* Source material *
+ + + + + + +

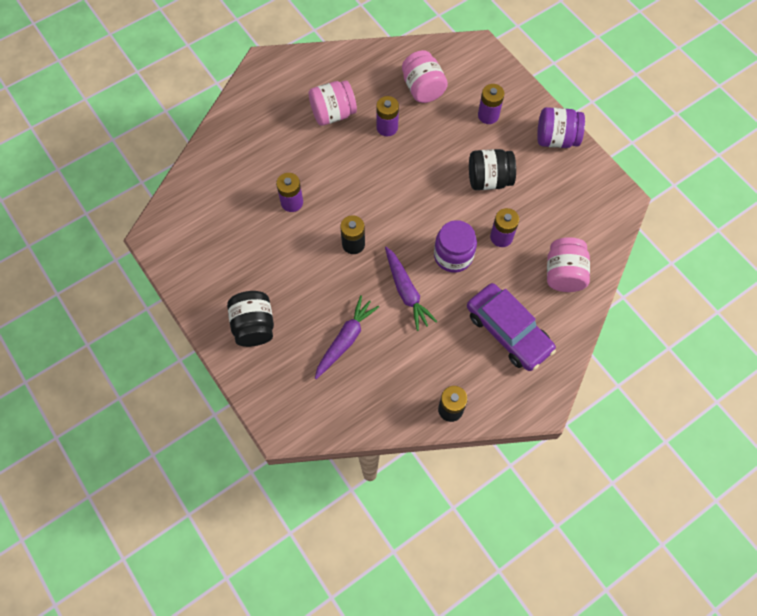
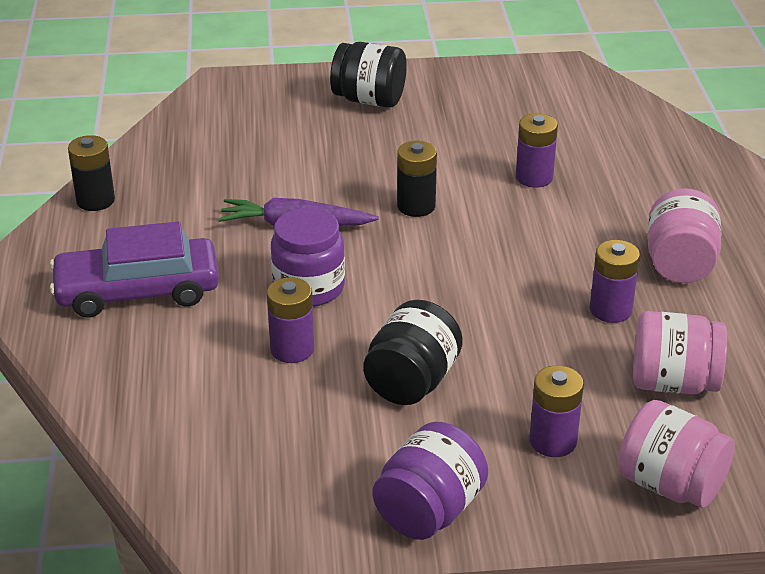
camera: 120 degrees right, 30 degrees down
(346, 339) = (279, 156): purple carrot -> none
(563, 274) = (161, 388): pink jar -> pink jar (670, 484)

+ + + + + + +

Everything in the material above must be repeated exactly, apart from its pictures.

* Solution for this problem *
camera: 120 degrees right, 30 degrees down
(346, 339) = (279, 156): purple carrot -> none
(563, 274) = (161, 388): pink jar -> pink jar (670, 484)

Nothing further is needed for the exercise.